ACTION ITEM ::
Copy out, unchanged, the entries below from the "purple hexagon: (515, 754)" line to the final line. Omit pictures.

╔══

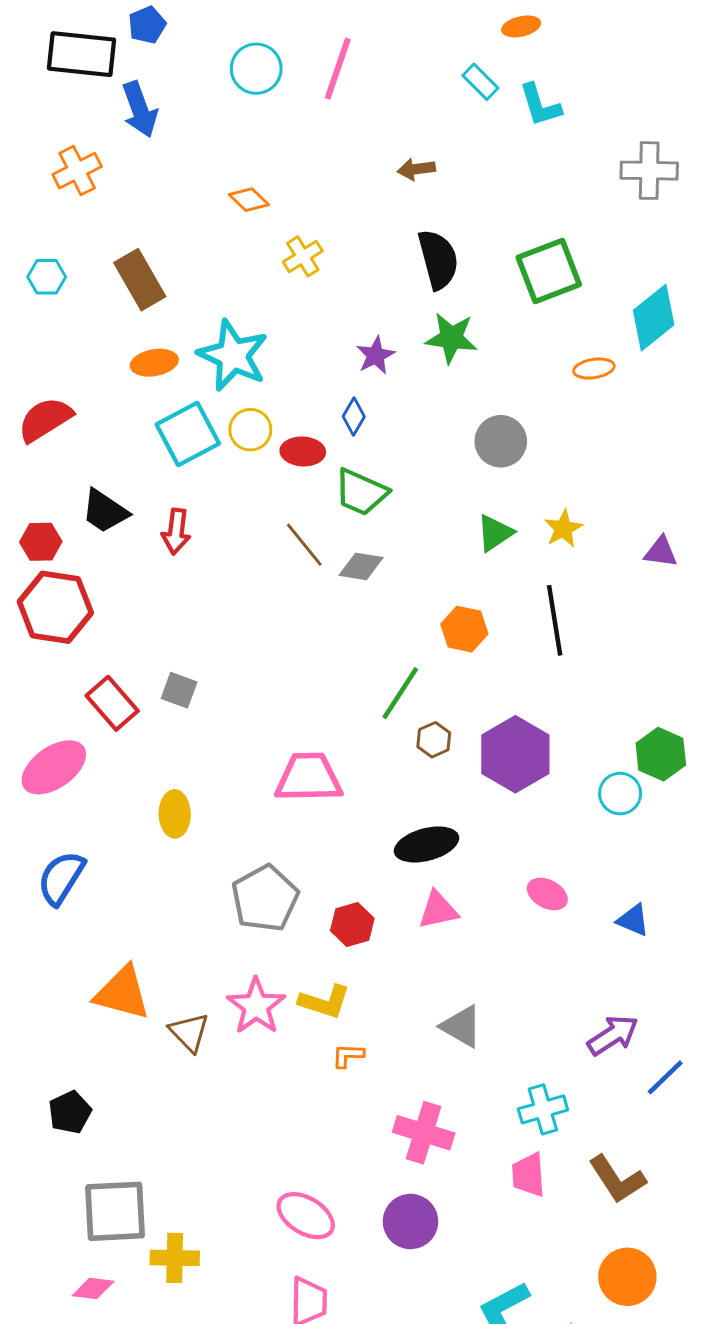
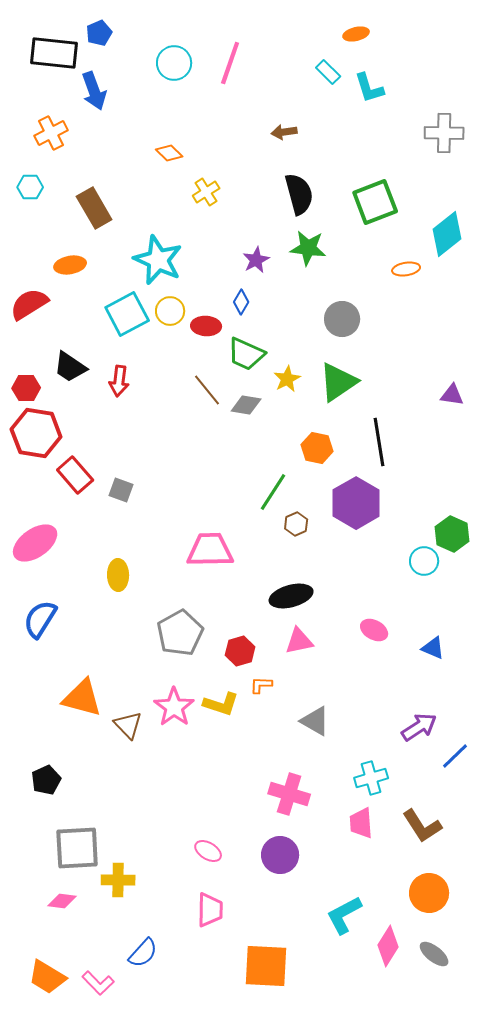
cyan hexagon: (47, 277) -> (30, 187), moved
orange ellipse: (154, 363) -> (70, 265), moved
yellow star: (563, 529) -> (287, 379), moved
green triangle: (495, 533) -> (338, 382), size x1.5
red rectangle: (112, 703) -> (75, 475), moved
purple hexagon: (515, 754) -> (356, 503), moved
orange L-shape: (348, 1056) -> (261, 685), moved
pink ellipse: (306, 1216) -> (208, 851), size x0.7

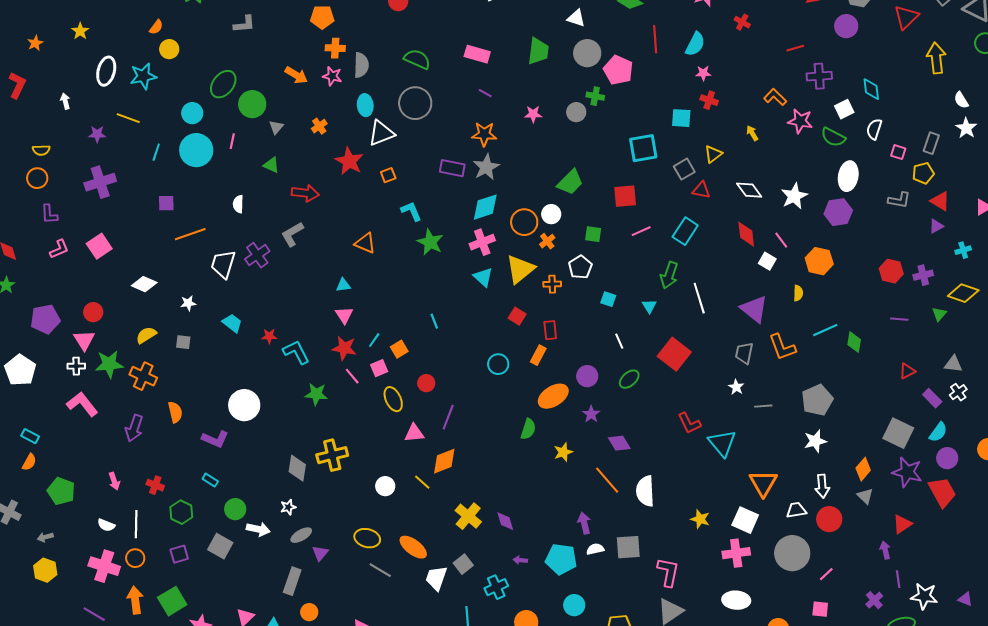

╚══

ANSWER FOR THE TASK ::
purple hexagon: (515, 754) -> (356, 503), moved
orange L-shape: (348, 1056) -> (261, 685), moved
pink ellipse: (306, 1216) -> (208, 851), size x0.7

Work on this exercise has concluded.